AIM OF THE TASK: Each line in the records that mentions the word "flashlight" needs to be listed.

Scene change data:
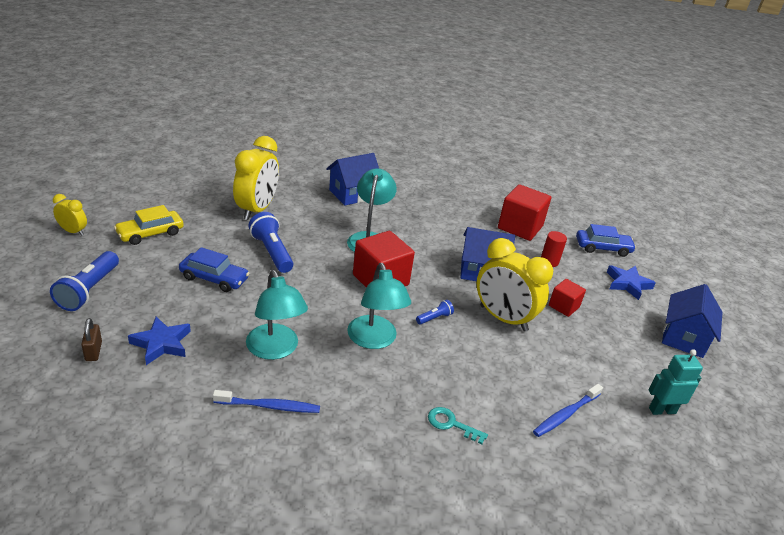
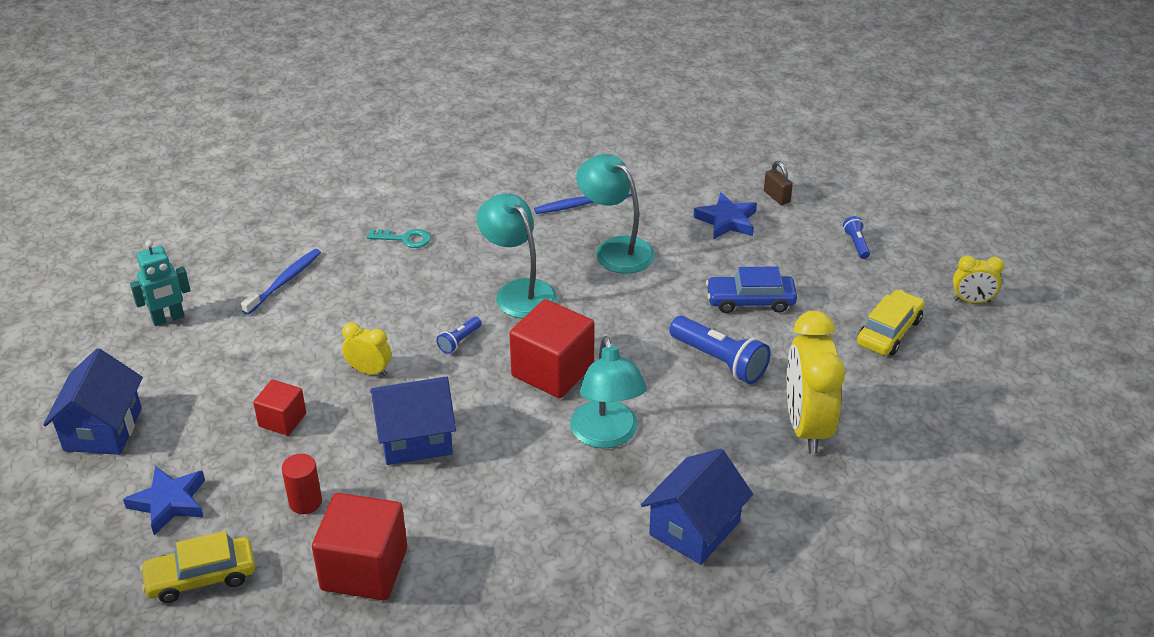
camera: 165 degrees right, 5 degrees up
(89, 290) = (856, 244): blue flashlight -> blue flashlight, size x0.50
(503, 318) = (369, 371): yellow clock -> yellow clock, size x0.50
(603, 248) = (201, 577): blue car -> yellow car

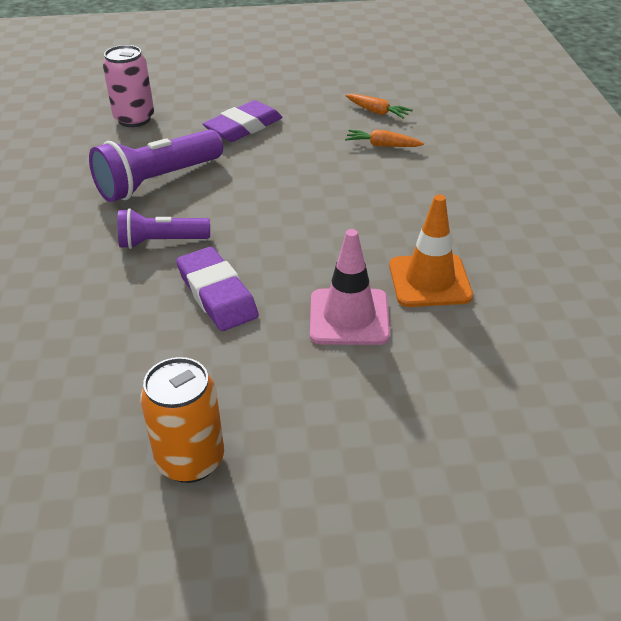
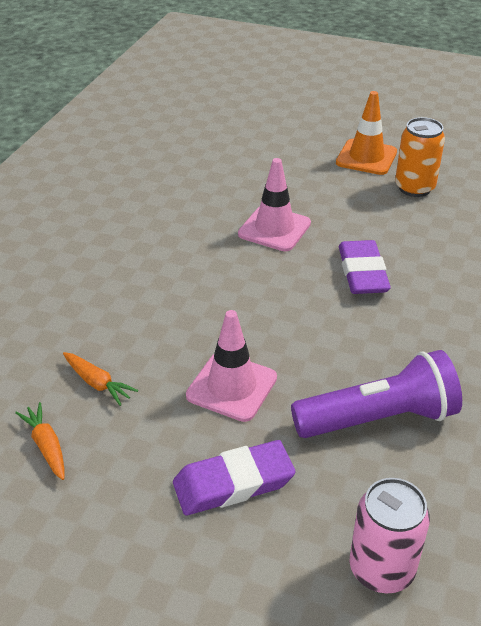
camera: 155 degrees left, 0 degrees up
(161, 242) = (395, 335): purple flashlight -> none
(282, 169) = (231, 387): none -> pink traffic cone
(429, 281) = (196, 234): orange traffic cone -> orange traffic cone (366, 157)

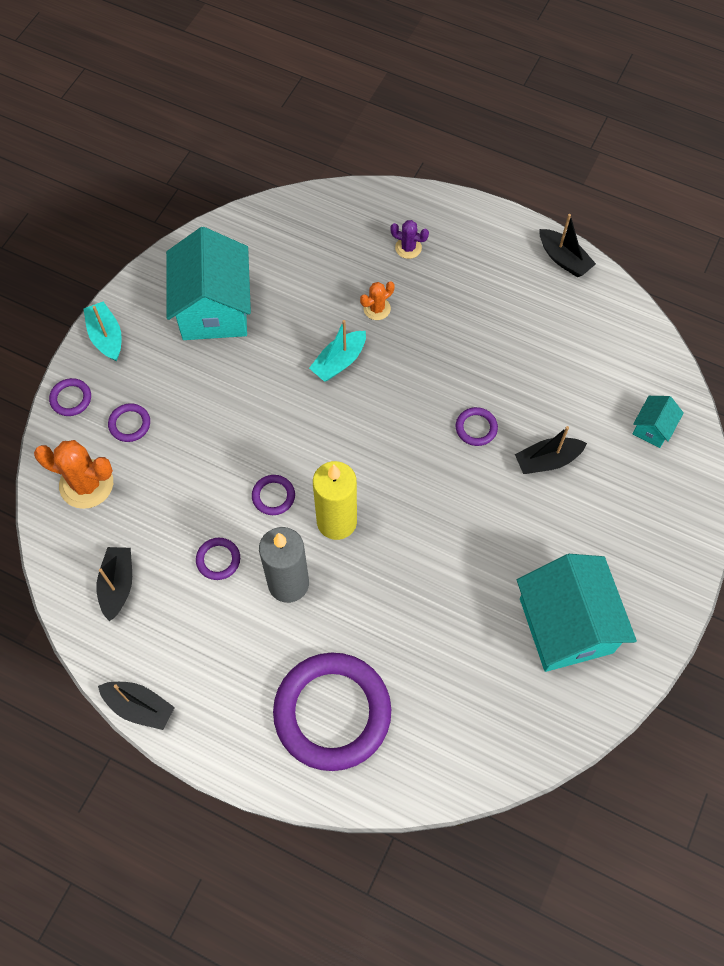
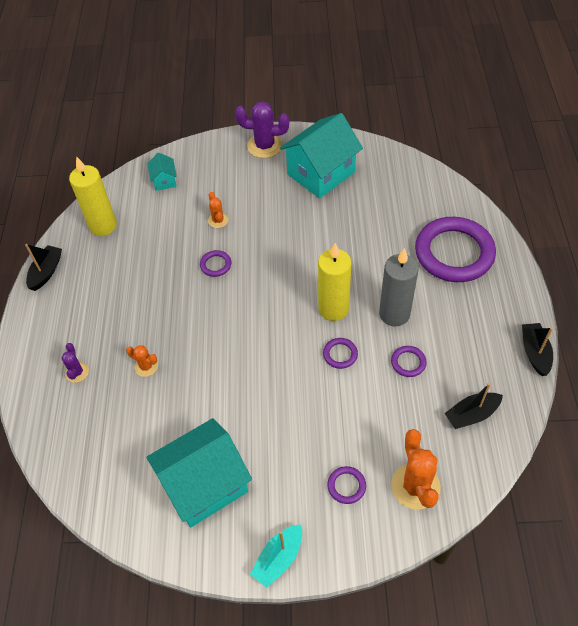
camera: 115 degrees left, 10 degrees down
(71, 399) = (353, 549): purple ring -> none
(339, 361) = (207, 368): turquoise boat -> none
(547, 460) = (218, 220): black boat -> orange cactus
(607, 335) = (103, 226): none -> yellow candle
(652, 428) = (164, 180): turquoise house -> turquoise house turned 75 degrees clockwise
(659, 579) = (264, 146): none -> purple cactus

ANSWER BOX:
(89, 290) = (856, 244): blue flashlight -> blue flashlight, size x0.50
(161, 242) = (395, 335): purple flashlight -> none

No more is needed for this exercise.